Start of Given entries
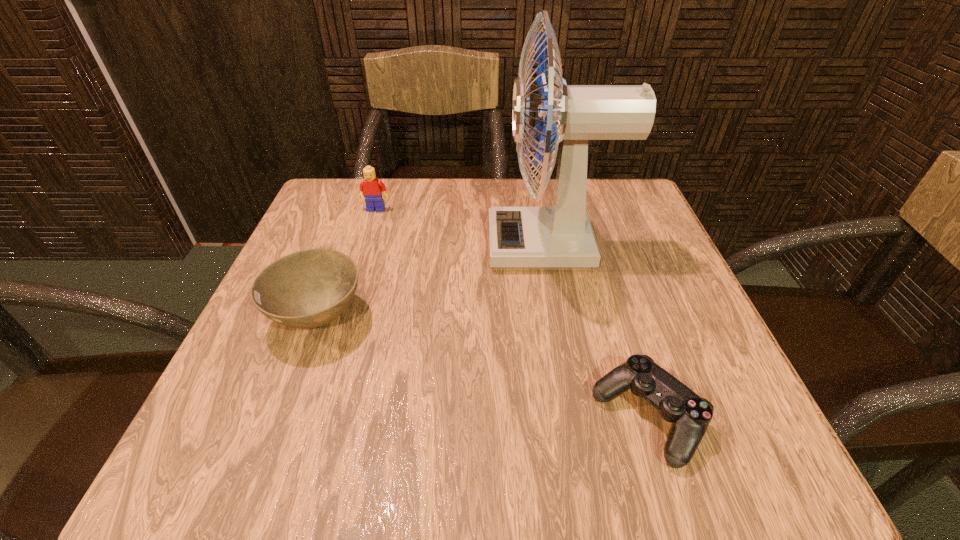
The image size is (960, 540). In order to click on the tallest object in this screenshot , I will do `click(559, 237)`.

Locate an element on the screen. This screenshot has width=960, height=540. Lego is located at coordinates (371, 188).

This screenshot has width=960, height=540. In order to click on bowl in this screenshot , I will do `click(310, 288)`.

Find the location of a particular element. The image size is (960, 540). control is located at coordinates (690, 414).

Locate an element on the screen. The image size is (960, 540). the nearest object is located at coordinates (690, 414).

Identify the location of free region located 0.310m on the front-facing side of the tallest object. (336, 246).

Find the location of a particular element. The width and height of the screenshot is (960, 540). vacant area located 0.370m on the front-facing side of the tallest object is located at coordinates (306, 246).

What are the coordinates of `vacant region located 0.130m on the front-facing side of the tallest object` in the screenshot? It's located at (425, 246).

The height and width of the screenshot is (540, 960). I want to click on free space located on the face of the Lego, so click(x=370, y=231).

Where is `vacant region located 0.080m on the right of the third tallest object`? The width and height of the screenshot is (960, 540). vacant region located 0.080m on the right of the third tallest object is located at coordinates (414, 318).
End of Given entries
- Description of the task: Copy all of the material above word for word, leaving out the picture.

- Exercise result:
The image size is (960, 540). In order to click on the tallest object in this screenshot , I will do `click(559, 237)`.

Locate an element on the screen. This screenshot has width=960, height=540. Lego is located at coordinates (371, 188).

This screenshot has width=960, height=540. In order to click on bowl in this screenshot , I will do `click(310, 288)`.

Find the location of a particular element. The image size is (960, 540). control is located at coordinates (690, 414).

Locate an element on the screen. The image size is (960, 540). the nearest object is located at coordinates (690, 414).

Identify the location of free region located 0.310m on the front-facing side of the tallest object. (336, 246).

Find the location of a particular element. The width and height of the screenshot is (960, 540). vacant area located 0.370m on the front-facing side of the tallest object is located at coordinates (306, 246).

What are the coordinates of `vacant region located 0.130m on the front-facing side of the tallest object` in the screenshot? It's located at (425, 246).

The height and width of the screenshot is (540, 960). I want to click on free space located on the face of the Lego, so click(x=370, y=231).

Where is `vacant region located 0.080m on the right of the third tallest object`? The width and height of the screenshot is (960, 540). vacant region located 0.080m on the right of the third tallest object is located at coordinates (414, 318).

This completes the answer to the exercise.